_SUPPLIED DATA_

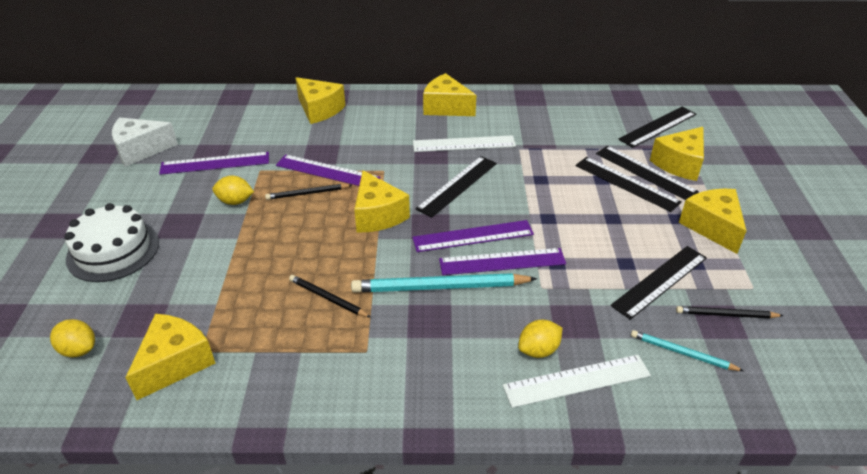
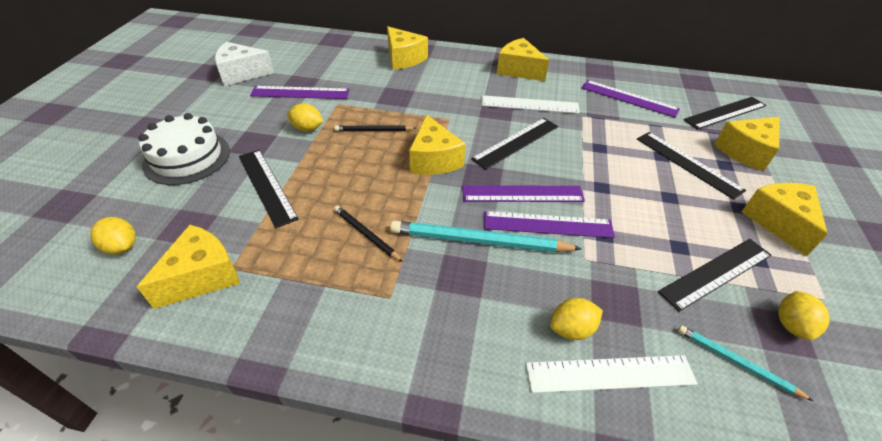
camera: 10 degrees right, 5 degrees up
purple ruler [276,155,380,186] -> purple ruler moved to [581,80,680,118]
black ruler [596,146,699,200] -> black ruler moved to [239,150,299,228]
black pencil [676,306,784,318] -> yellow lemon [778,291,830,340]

---

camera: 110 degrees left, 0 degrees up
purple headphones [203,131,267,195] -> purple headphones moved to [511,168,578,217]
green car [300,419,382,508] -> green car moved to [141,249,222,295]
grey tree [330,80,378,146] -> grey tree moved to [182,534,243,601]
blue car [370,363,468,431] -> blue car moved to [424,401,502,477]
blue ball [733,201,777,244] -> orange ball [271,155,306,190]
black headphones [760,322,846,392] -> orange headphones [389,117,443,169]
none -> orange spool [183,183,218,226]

---

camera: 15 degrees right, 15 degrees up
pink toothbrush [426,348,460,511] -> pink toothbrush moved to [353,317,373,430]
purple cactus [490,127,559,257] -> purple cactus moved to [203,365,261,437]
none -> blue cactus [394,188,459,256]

_REQUIRED ACTION_
Reproduce, exactly as they stand in the data above, the lines from the one that holds "purple headphones [203,131,267,195]" to the one that holds "none -> orange spool [183,183,218,226]", inclusive.

_TASK ANSWER_
purple headphones [203,131,267,195] -> purple headphones moved to [511,168,578,217]
green car [300,419,382,508] -> green car moved to [141,249,222,295]
grey tree [330,80,378,146] -> grey tree moved to [182,534,243,601]
blue car [370,363,468,431] -> blue car moved to [424,401,502,477]
blue ball [733,201,777,244] -> orange ball [271,155,306,190]
black headphones [760,322,846,392] -> orange headphones [389,117,443,169]
none -> orange spool [183,183,218,226]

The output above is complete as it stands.